● Description of the task:
Once you find the line with "white brick A6 level" in the entries below, print it and each line after it up to and including the line with "purple plate B4", exactly, without pictures.

● Data for processing:
________________
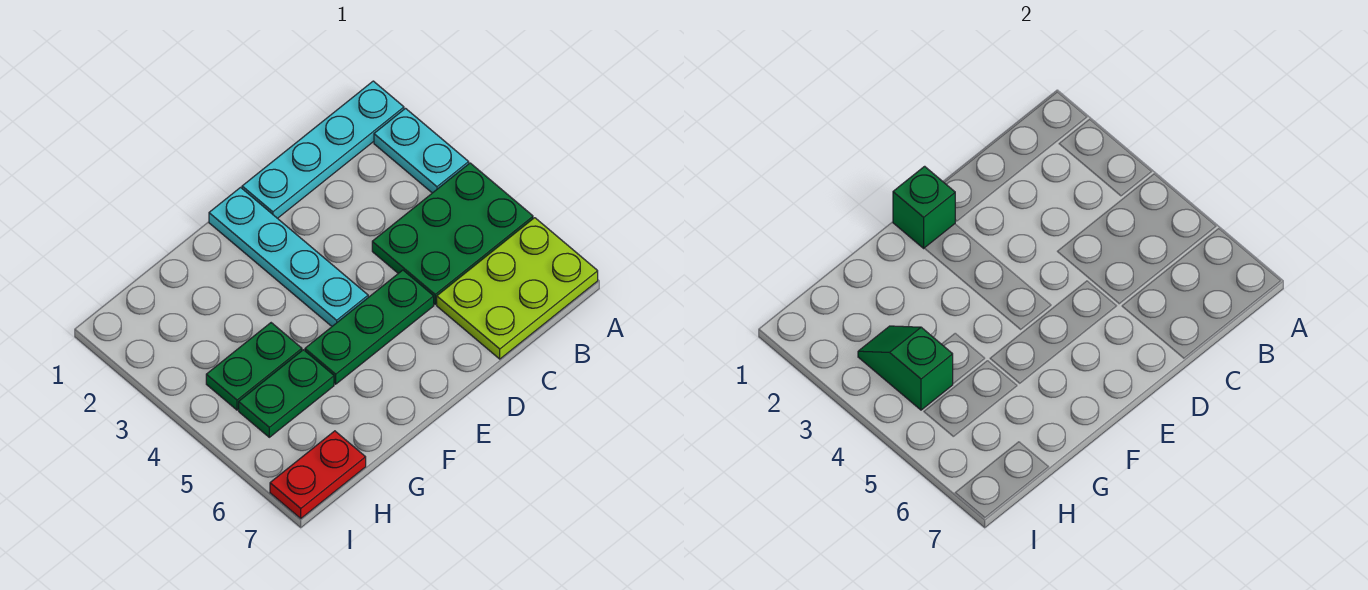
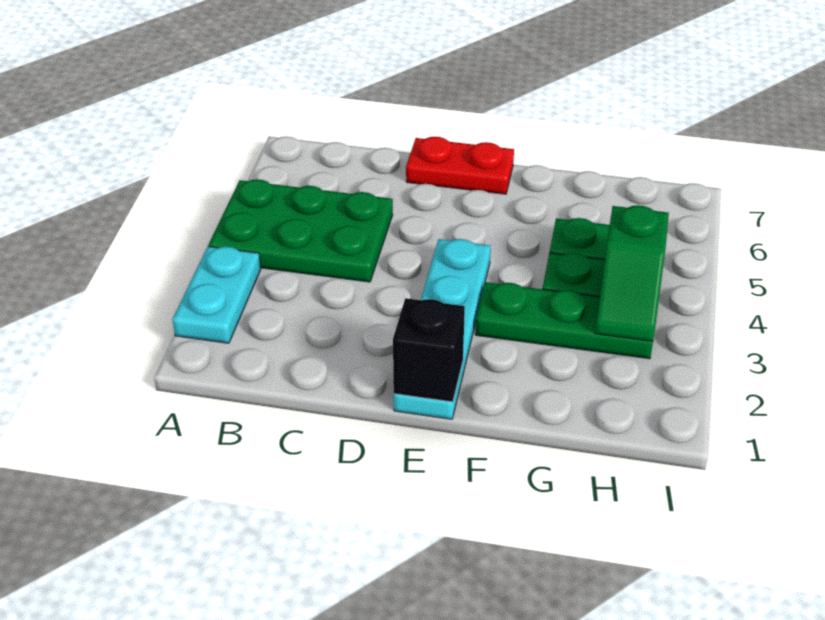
cyan plate A1:D1 level 1 -> none
lime plate A6:C7 level 1 -> none
green plate D5:F5 level 1 -> green plate F3:H3 level 1
green brick E1 level 2 -> black brick E1 level 2
red plate H7:I7 level 1 -> red plate D7:E7 level 1

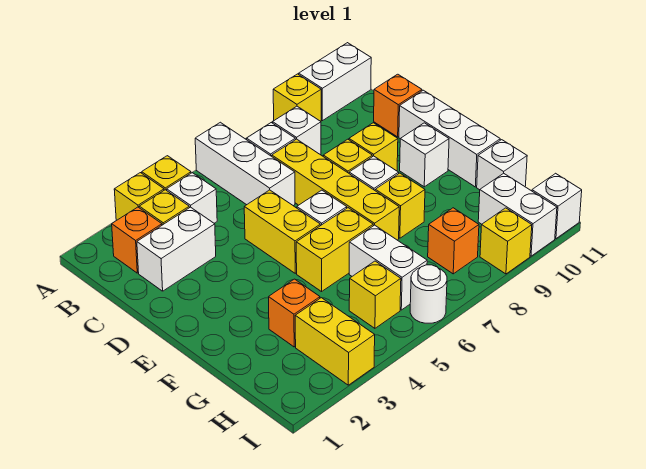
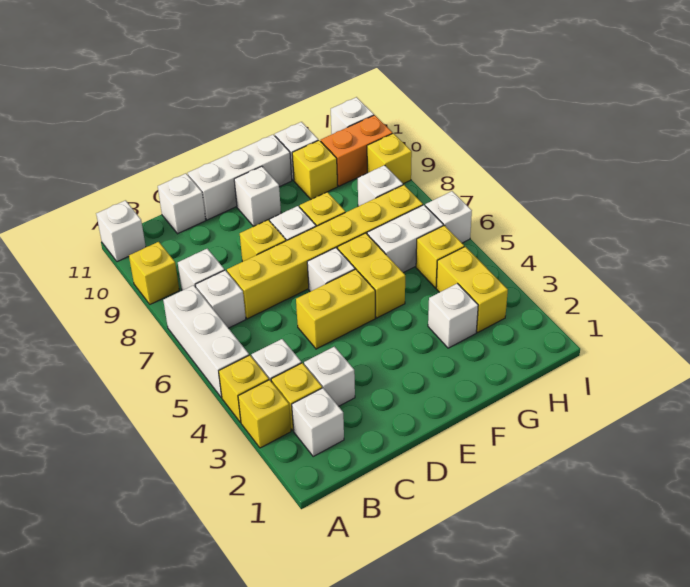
white brick A6:C6 level 1 -> white brick A5:A7 level 1
white brick A10:A11 level 1 -> white brick A11 level 1
orange brick B2 level 1 -> white brick B2 level 1
white brick C2:C3 level 1 -> white brick C3 level 1
yellow brick C7:F7 level 1 -> yellow brick C7:H7 level 1
orange brick C11 level 1 -> white brick C11 level 1
yellow brick D9 level 1 -> yellow brick G10 level 1
orange brick G3 level 1 -> white brick G3 level 1
yellow brick H3:I3 level 1 -> yellow brick H3:H4 level 1
orange brick H8 level 1 -> white brick H8 level 1
white brick H10:I10 level 1 -> orange brick H10:I10 level 1
white round brick I6 level 1 -> white brick I6 level 1

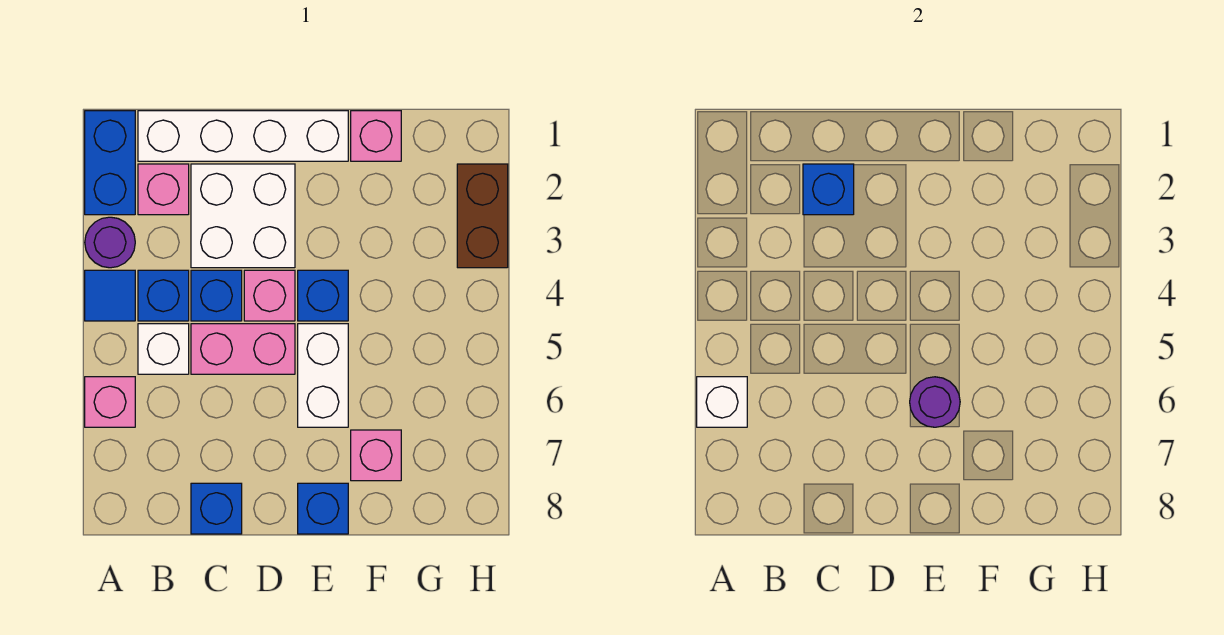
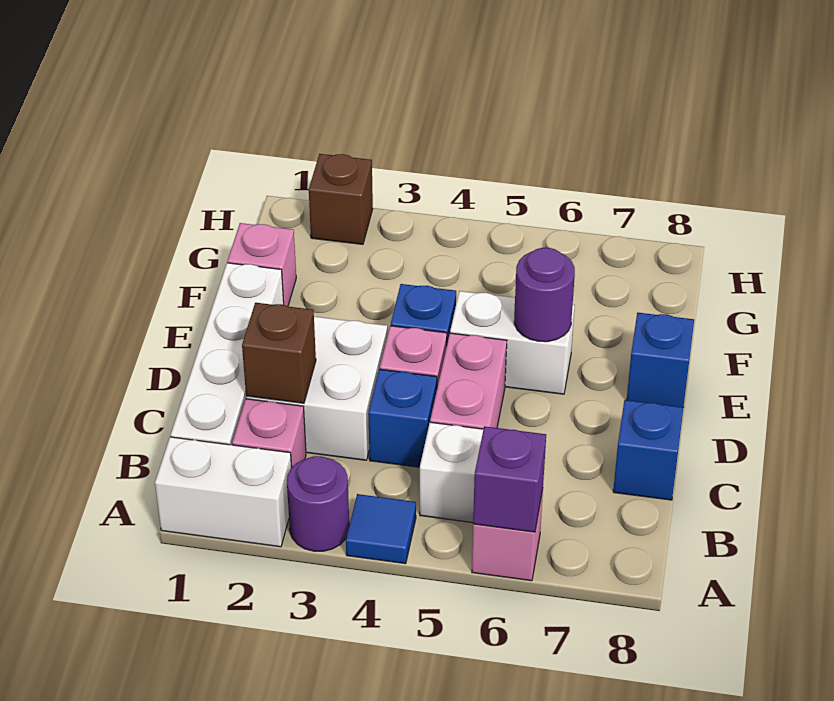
blue brick A1:A2 level 1 -> white brick A1:A2 level 1
white brick A6 level 2 -> purple brick A6 level 2
blue brick B4 level 1 -> none
blue brick C2 level 2 -> brown brick C2 level 2
pink brick F7 level 1 -> none
brown brick H2:H3 level 1 -> brown brick H2 level 1

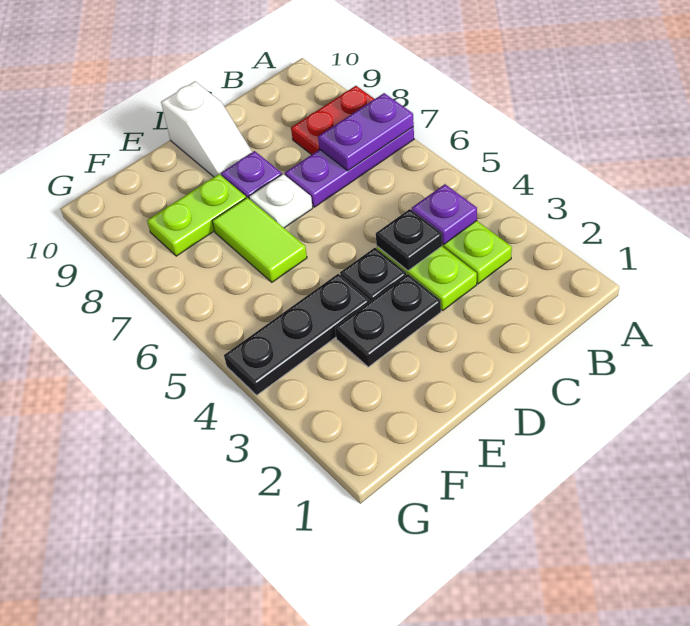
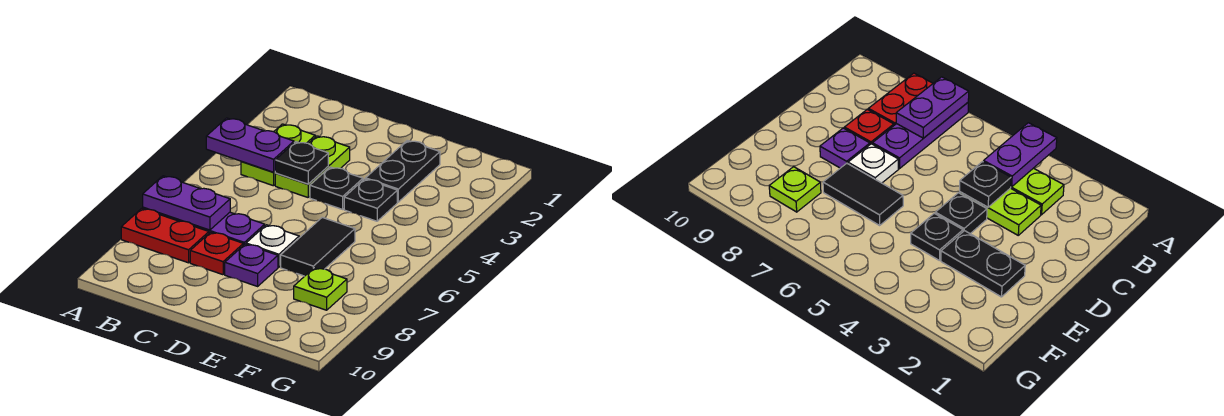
purple plate B4 level 2 -> purple plate A4:B4 level 2
none -> red plate C8 level 1
black plate D3:E3 level 1 -> black plate E2:E3 level 1
white slope D9:D10 level 1 top 10 -> none
black plate E4:G4 level 1 -> black plate E4 level 1
lime tile E6:E7 level 1 -> black tile E6:E7 level 1
lime plate E8:F8 level 1 -> lime plate F8 level 1

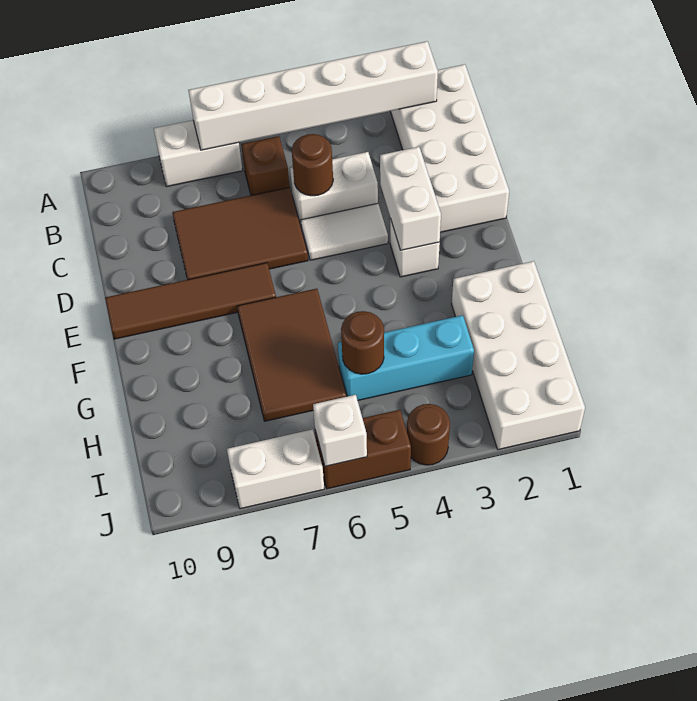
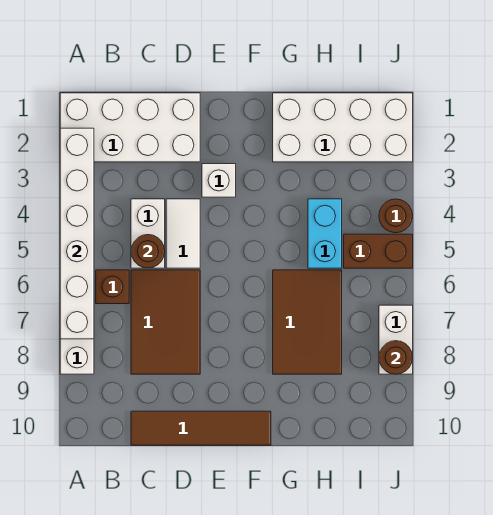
white brick D3:E3 level 2 -> none
brown tile E7:E10 level 1 -> brown tile C10:F10 level 1
brown tile F6:H7 level 1 -> brown tile G6:H8 level 1
cyan brick H3:H5 level 1 -> cyan brick H4:H5 level 1
brown round brick H5 level 2 -> brown round brick J8 level 2
brown brick J5:J6 level 1 -> brown brick I5:J5 level 1
white brick J6 level 2 -> none

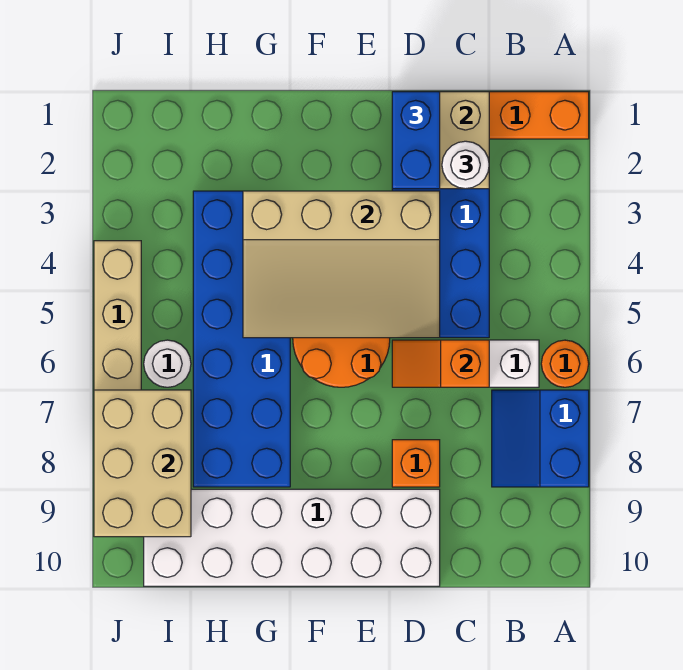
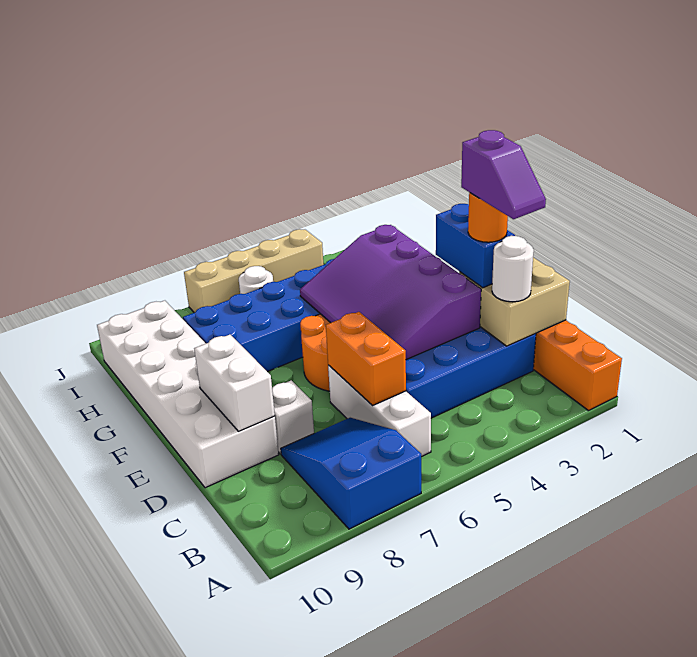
orange round brick A6 level 1 -> orange round brick D2 level 4
blue slope A7:B8 level 1 top A -> blue slope A7:C8 level 1 top A
none -> purple slope C2:D2 level 5 top D
orange slope C6:D6 level 2 top C -> orange brick C6:D6 level 2
blue brick D1:D2 level 3 -> blue brick D2:E2 level 3
tan slope D3:G5 level 2 top 3 -> purple slope D3:G5 level 2 top 3
orange brick D8 level 1 -> white brick D8 level 1
none -> white brick D9:E9 level 2
tan brick I7:J9 level 2 -> none

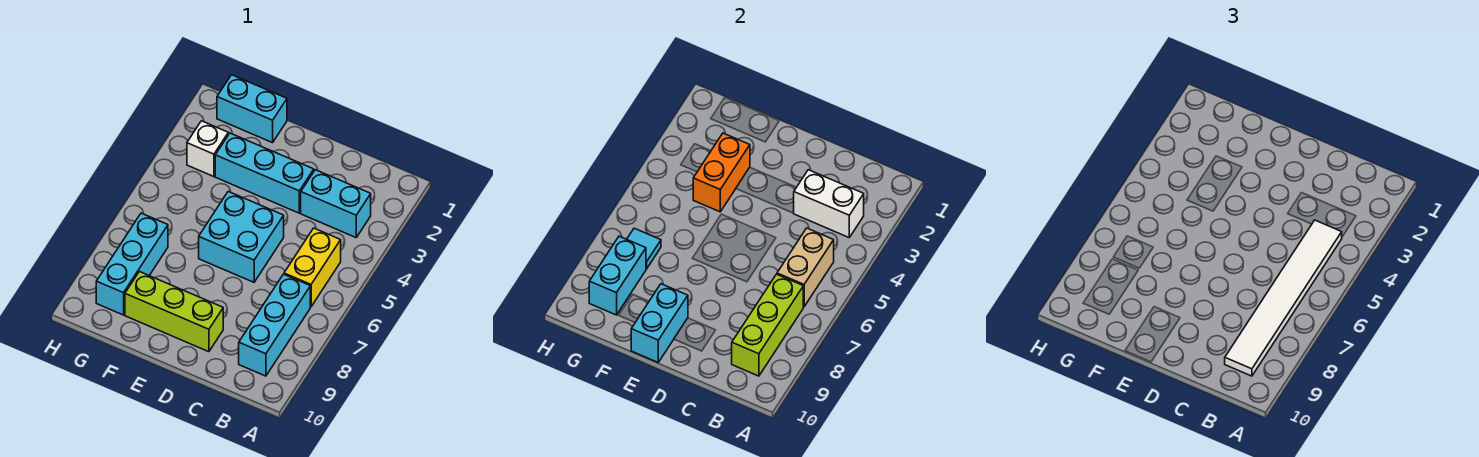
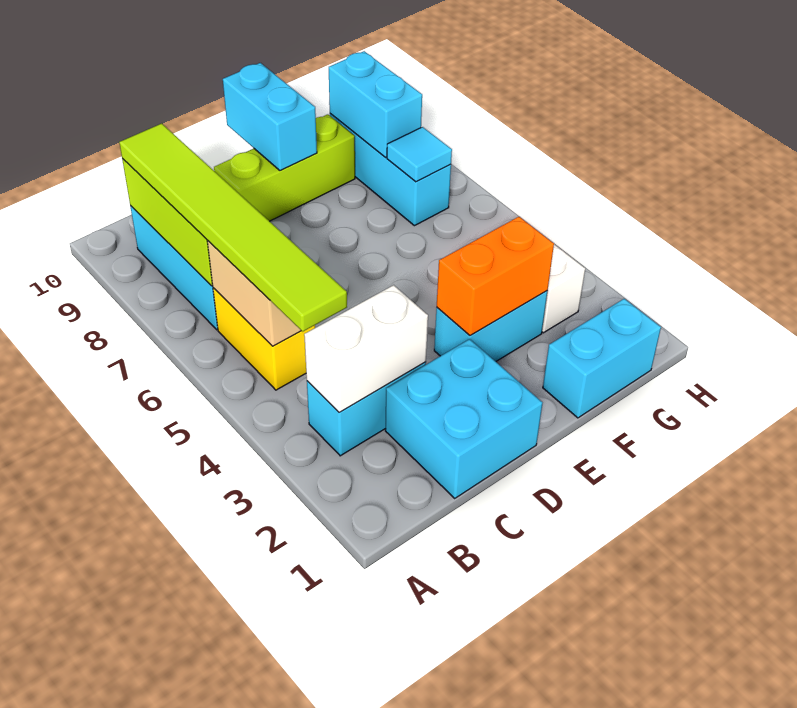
white tile B4:B9 level 3 -> lime tile B4:B9 level 3
cyan brick D3:F3 level 1 -> cyan brick E3:F3 level 1
cyan brick D5:E6 level 1 -> cyan brick C1:D2 level 1
orange brick F3:F4 level 2 -> orange brick E3:F3 level 2

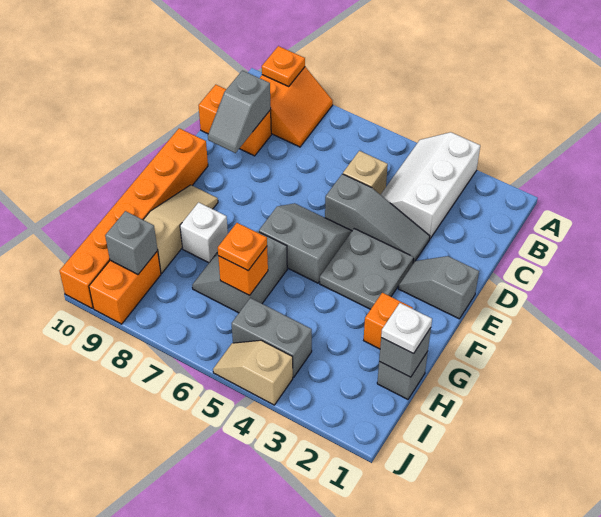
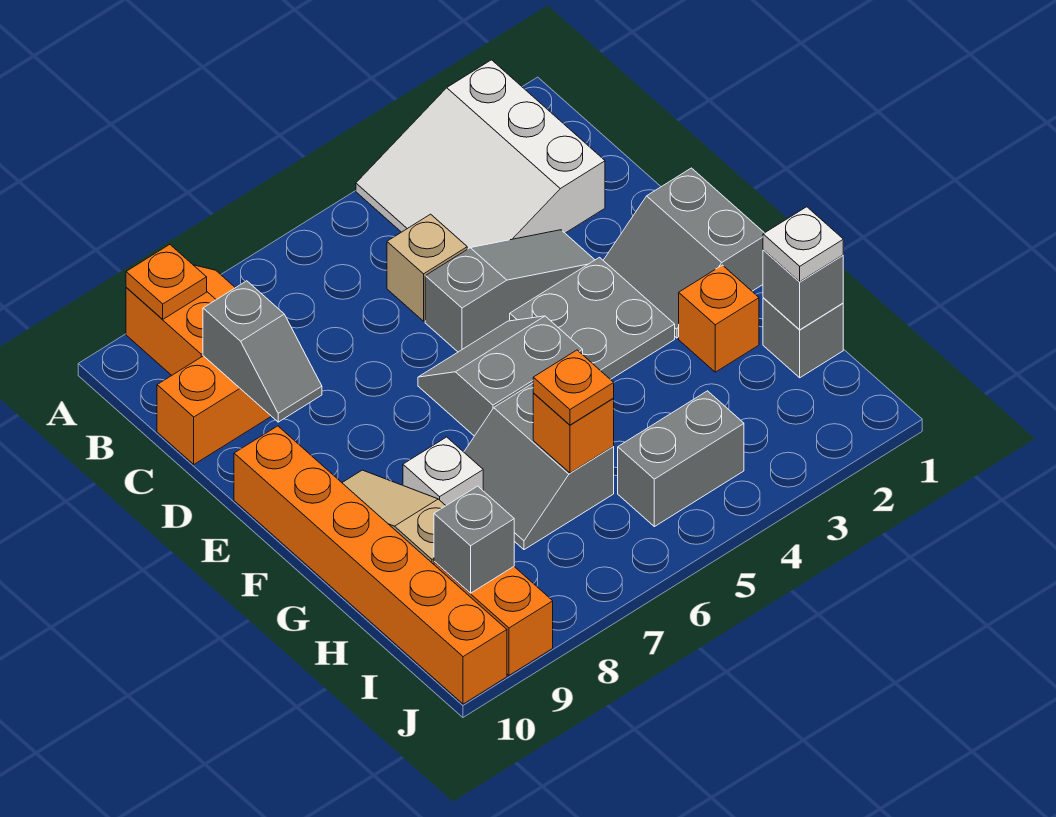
white slope A3:C4 level 1 top 3 -> white slope A2:C4 level 1 top 2
grey slope E1:E2 level 1 top 1 -> grey slope E1:F2 level 1 top 1
tan slope J4:J5 level 1 top 4 -> none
________________
● Task response:
white brick A6 level 2 -> purple brick A6 level 2
blue brick B4 level 1 -> none
blue brick C2 level 2 -> brown brick C2 level 2
pink brick F7 level 1 -> none
brown brick H2:H3 level 1 -> brown brick H2 level 1

purple plate B4 level 2 -> purple plate A4:B4 level 2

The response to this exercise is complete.